[RECORDS SUPPLIED]

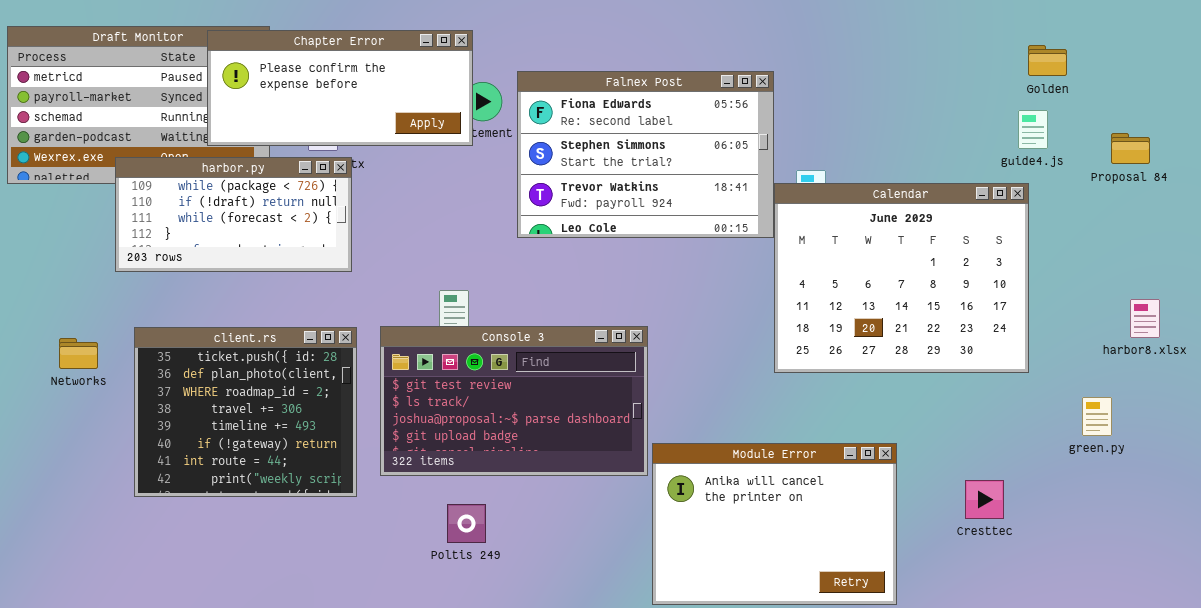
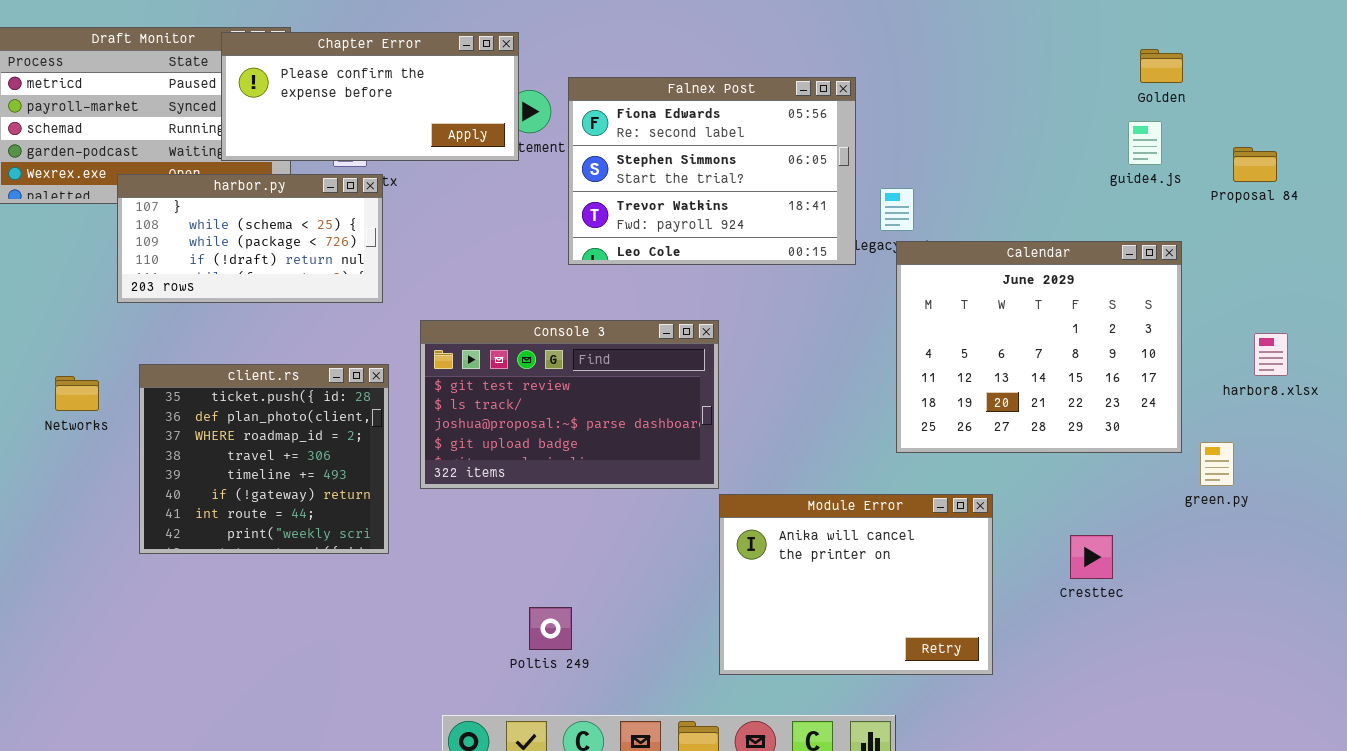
harbor.py: [115,157,352,272] -> [117,174,383,303], scrolled up 2 rows
Calendar: [774,183,1029,373] -> [896,241,1182,453], moved
Console 3: [380,326,648,476] -> [420,320,719,489], moved
Poltis 249: [447,504,486,543] -> [529,607,572,650], moved

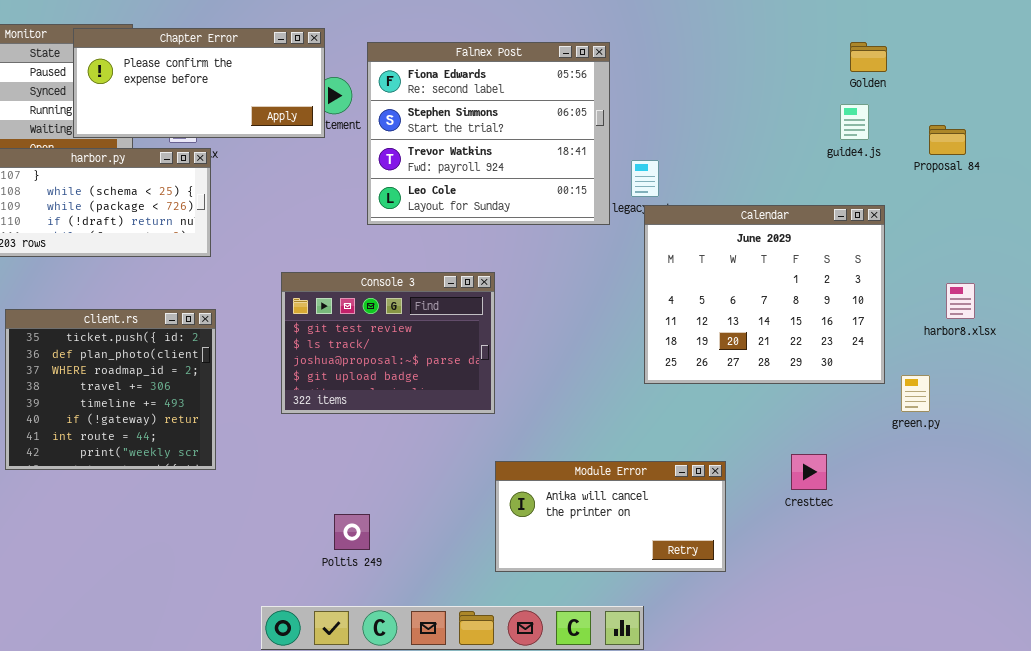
Falnex Post: [568,77,856,265] -> [367,42,610,225], resized
Console 3: [420,320,719,489] -> [281,272,495,414], resized
Module Error: [719,494,993,675] -> [495,461,726,572], resized

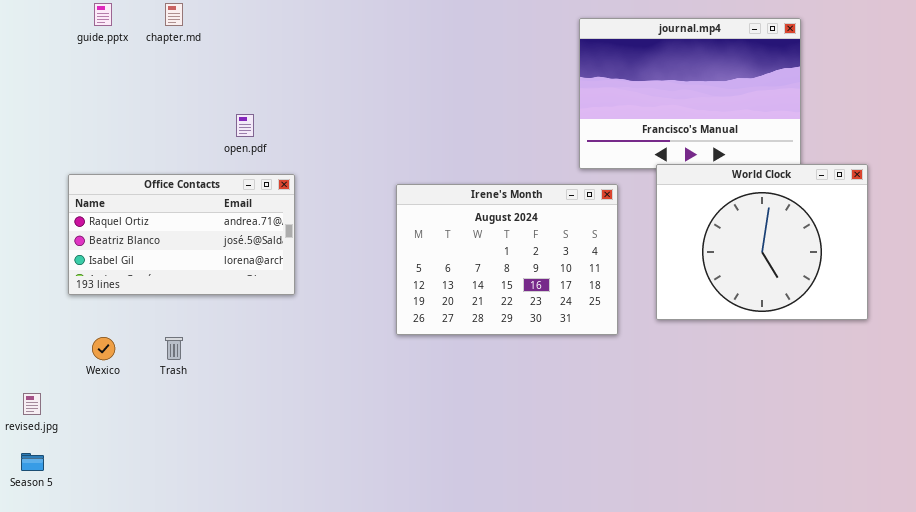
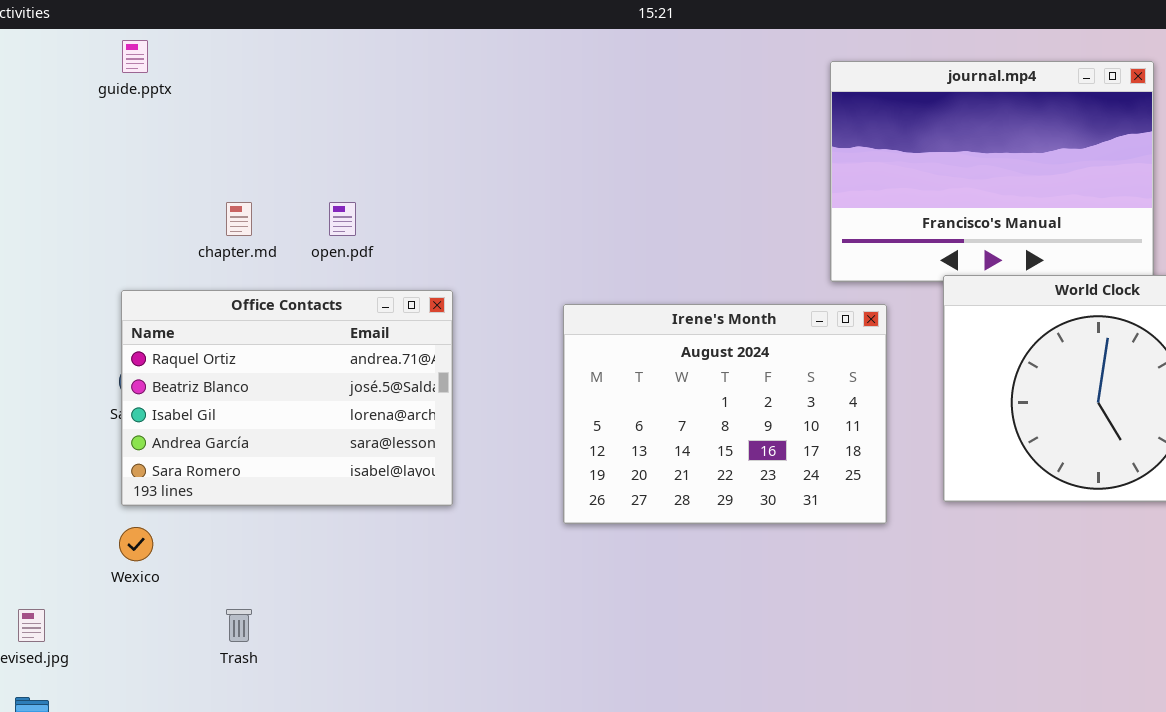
chapter.md: [165,3,183,26] -> [226,202,252,236], moved
Office Contacts: [68,174,295,295] -> [121,290,453,506], moved, resized
Trash: [165,337,183,360] -> [226,609,252,642], moved

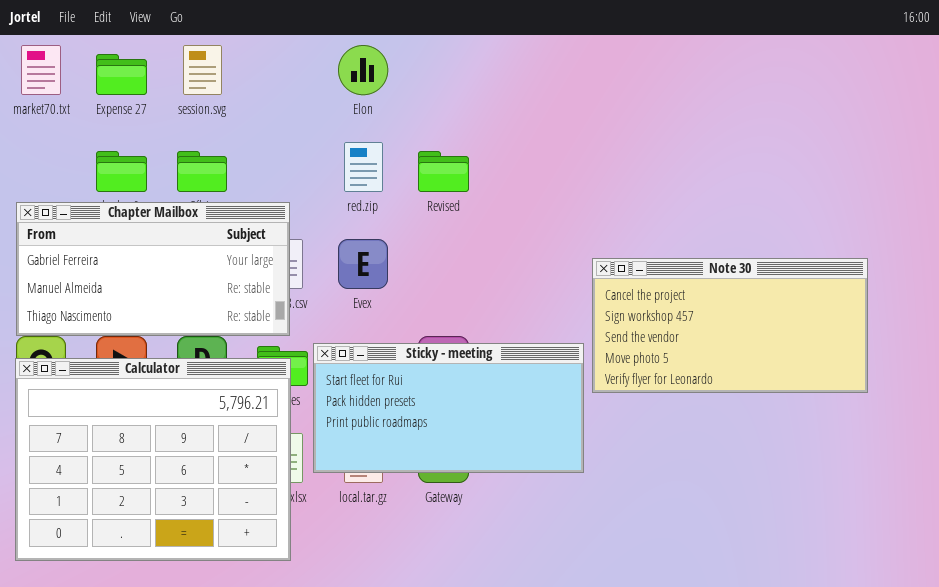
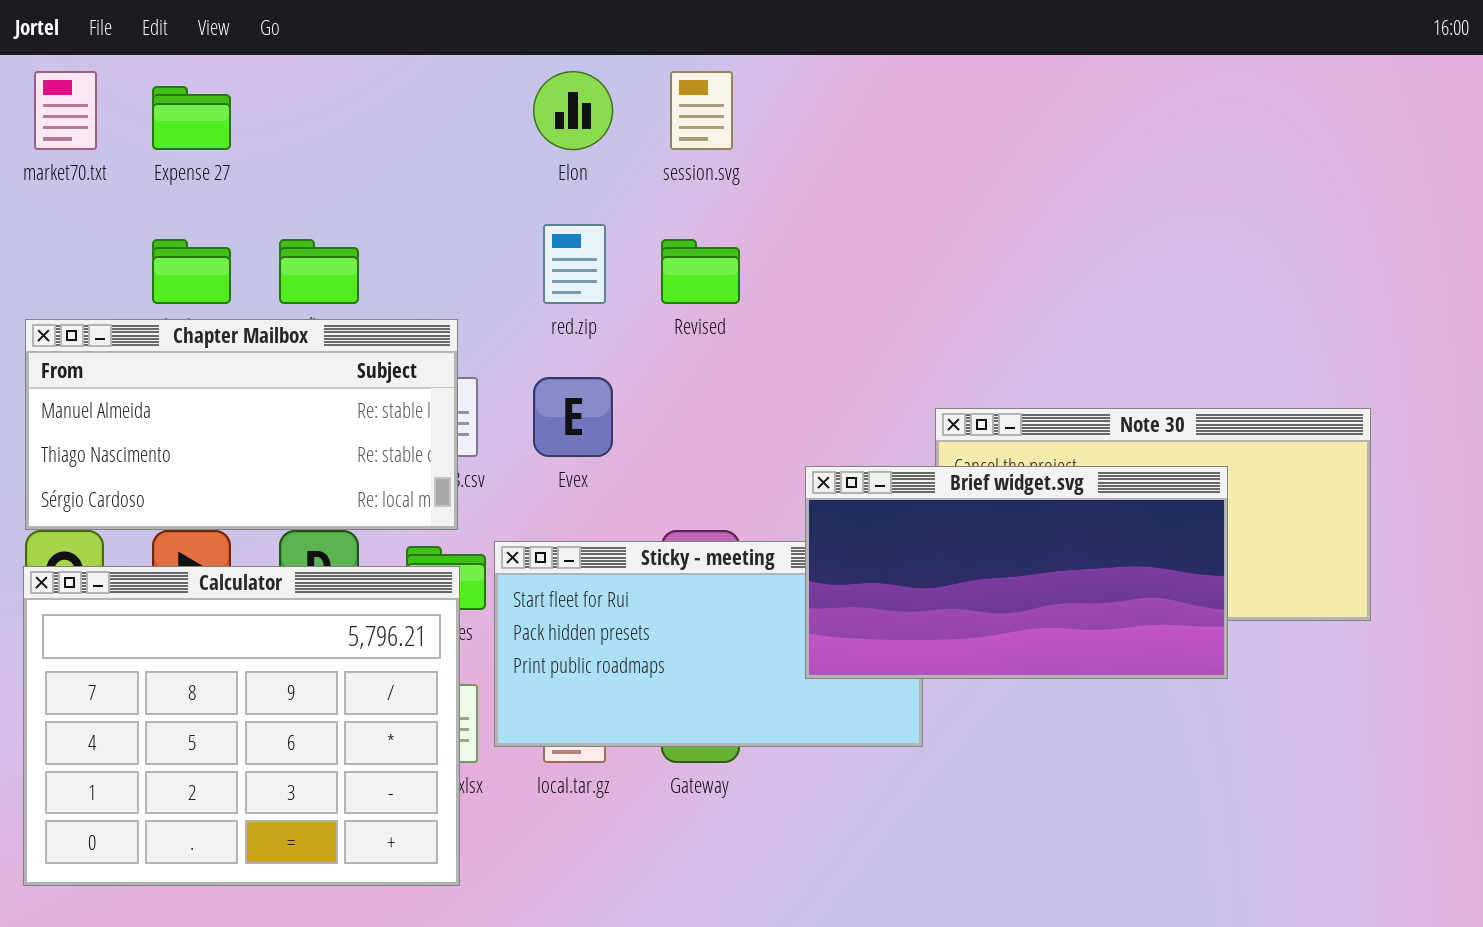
session.svg: [183,45,222,95] -> [670,71,733,150], moved
Chapter Mailbox: [16,202,290,336] -> [25,319,458,530], scrolled down 1 row
Brief widget.svg: none -> [805,466,1228,679], opened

[/RECORDS SUPPLIED]

* WHAT TO WORK ON
The result is a copy of every line above where the word "Console" shows up.

* WRITTEN RESPONSE
Console 3: [380,326,648,476] -> [420,320,719,489], moved
Console 3: [420,320,719,489] -> [281,272,495,414], resized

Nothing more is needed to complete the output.